→ **What you need to do**
Begin at the line containing "(368, 150) = (548, 255): pink" and end at the final line of the entries. Please reproduce those lines exactly.
[[ Provided data, beginning ]]
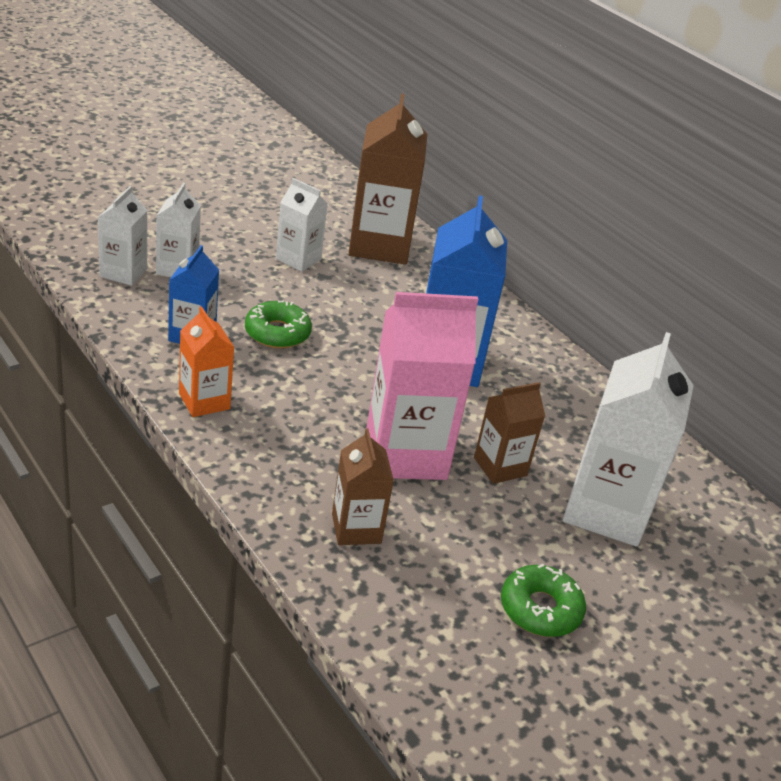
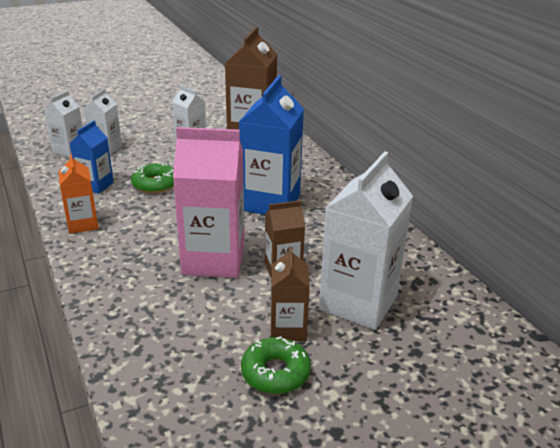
camera: 15 degrees right, 5 degrees down
(356, 528) = (152, 308): brown carton -> brown carton (288, 329)

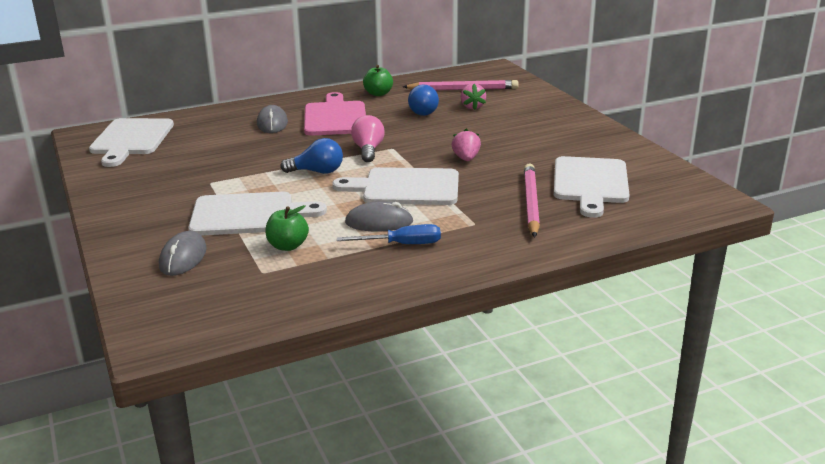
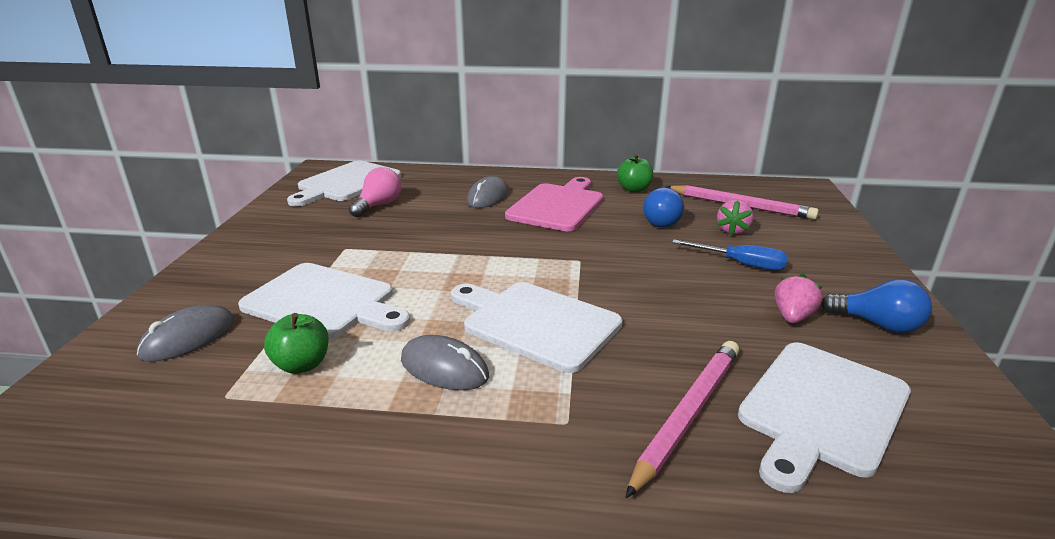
camera: 30 degrees right, 0 degrees up
(317, 172) = (461, 267): blue light bulb -> blue light bulb (877, 324)
(368, 150) = (548, 255): pink light bulb -> pink light bulb (378, 205)
(402, 244) = (429, 421): blue screwdriver -> blue screwdriver (741, 264)
(466, 159) = (657, 303): pink strawberry -> pink strawberry (792, 317)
[[ Provided data, end ]]
→ **Task output**
(368, 150) = (548, 255): pink light bulb -> pink light bulb (378, 205)
(402, 244) = (429, 421): blue screwdriver -> blue screwdriver (741, 264)
(466, 159) = (657, 303): pink strawberry -> pink strawberry (792, 317)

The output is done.